**Activity**: Only lines holding the word "purple" are wanted from the records; copy all of them.

**Provided information**:

════

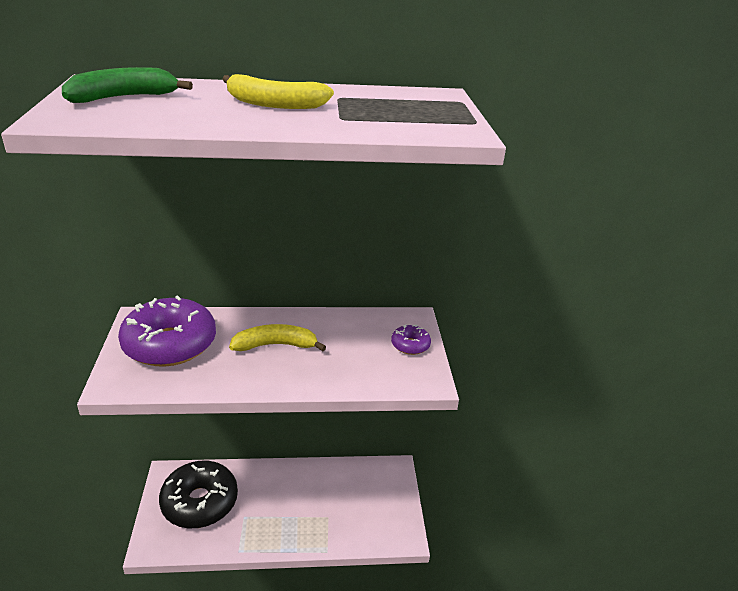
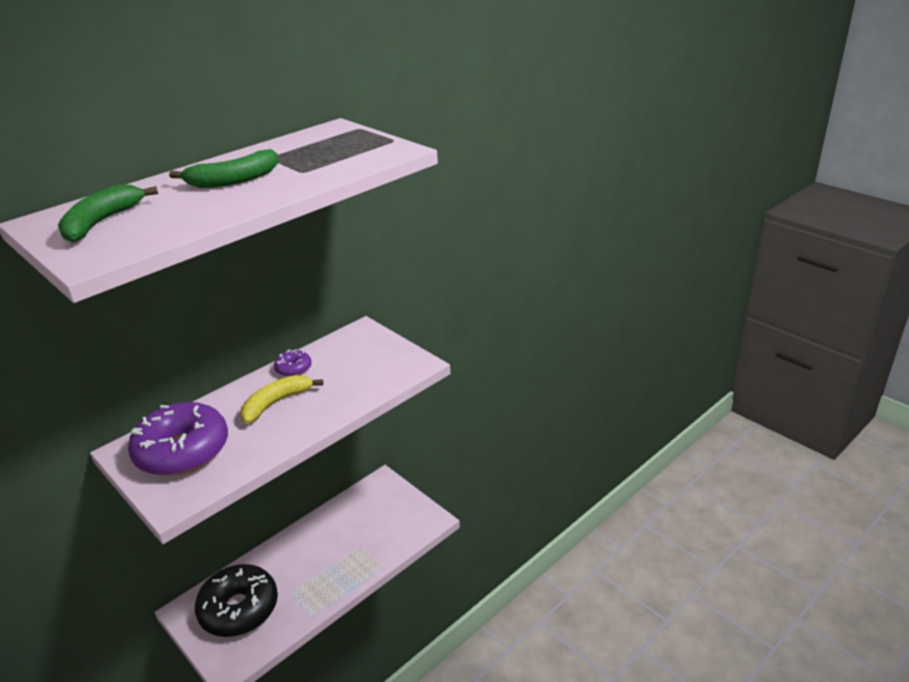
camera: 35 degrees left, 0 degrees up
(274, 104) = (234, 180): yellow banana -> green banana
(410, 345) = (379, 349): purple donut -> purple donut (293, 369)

════

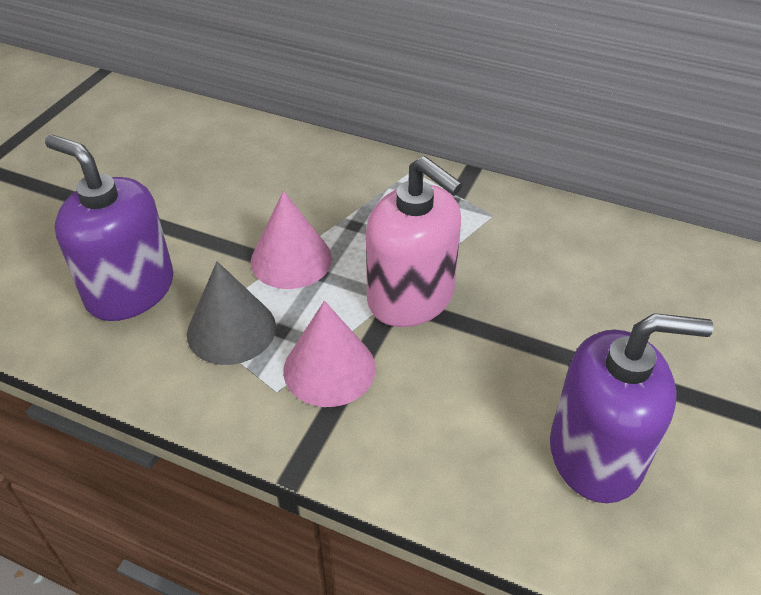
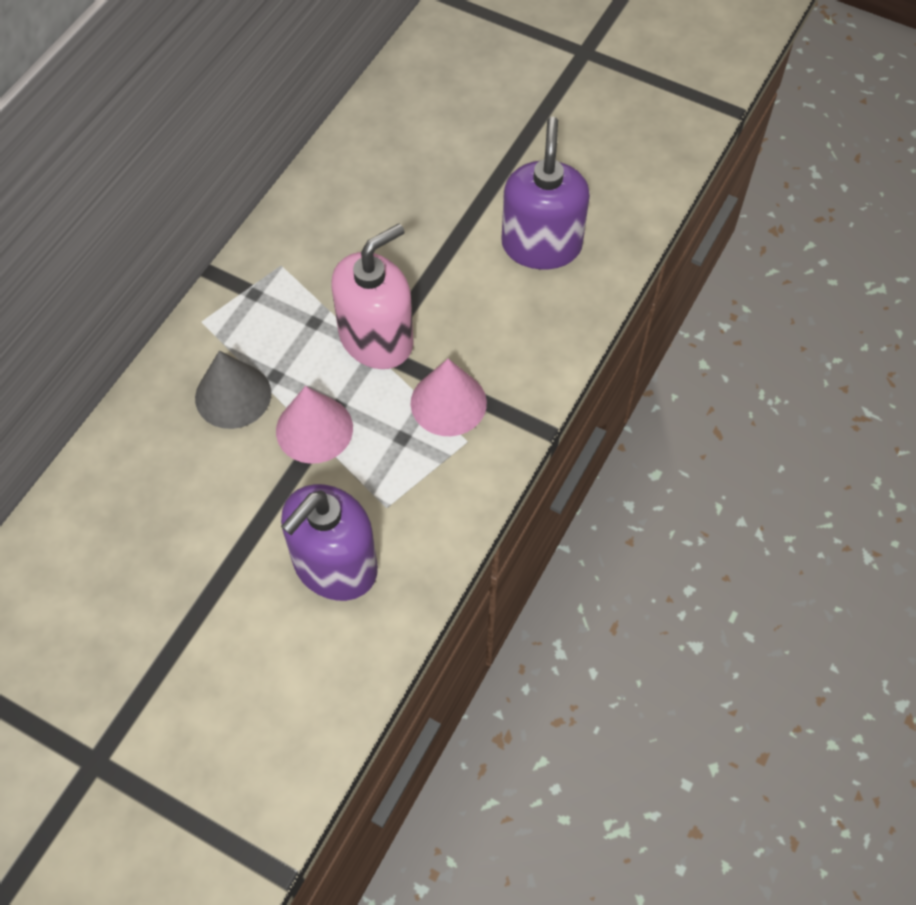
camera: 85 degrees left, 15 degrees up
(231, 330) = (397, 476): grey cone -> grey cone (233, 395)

════

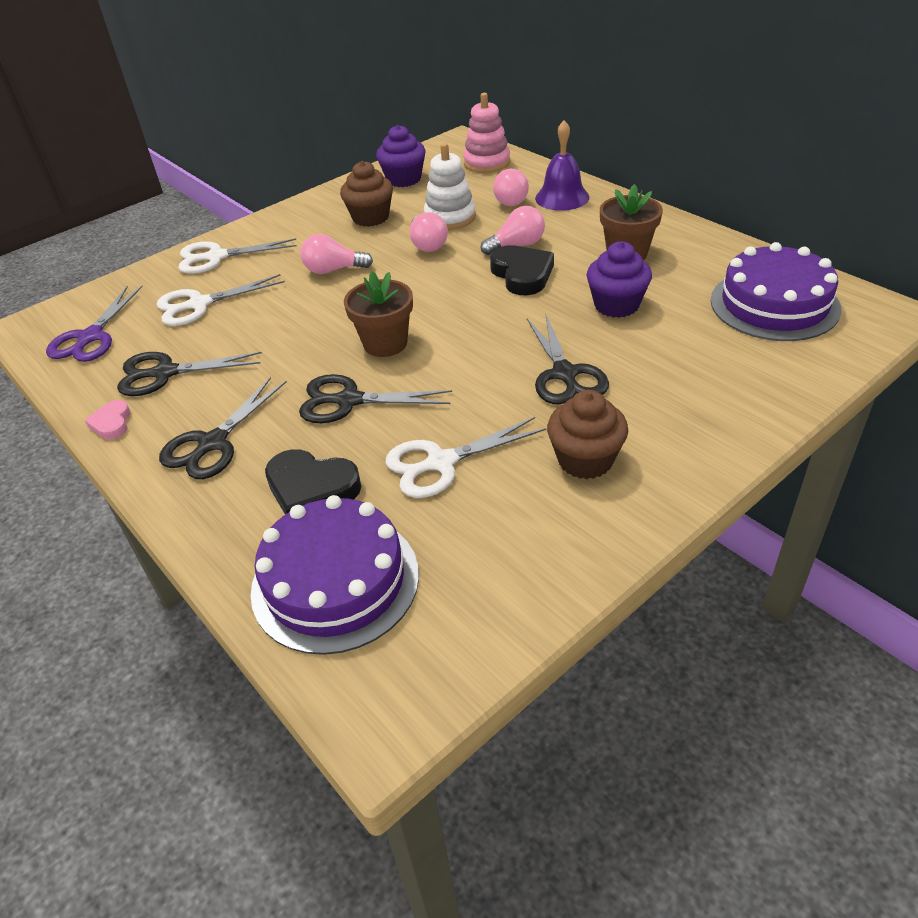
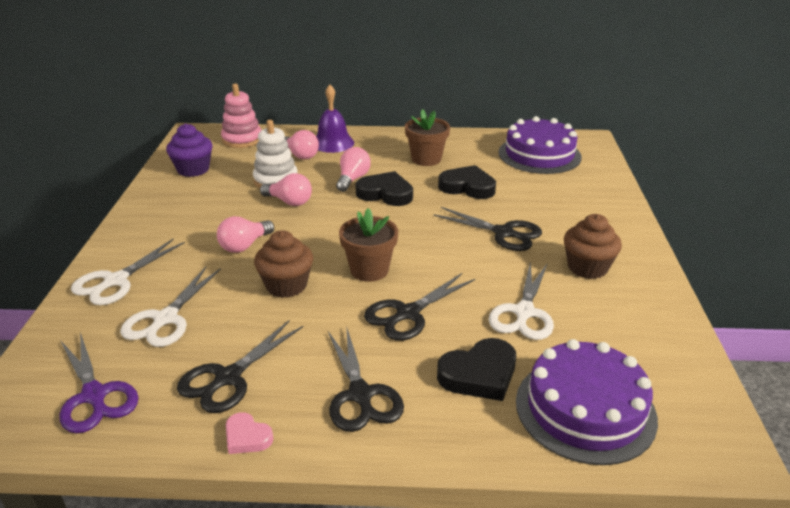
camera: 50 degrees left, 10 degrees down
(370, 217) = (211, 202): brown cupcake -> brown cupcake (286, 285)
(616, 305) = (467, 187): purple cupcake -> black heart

════

**Solution below**:
(410, 345) = (379, 349): purple donut -> purple donut (293, 369)
(616, 305) = (467, 187): purple cupcake -> black heart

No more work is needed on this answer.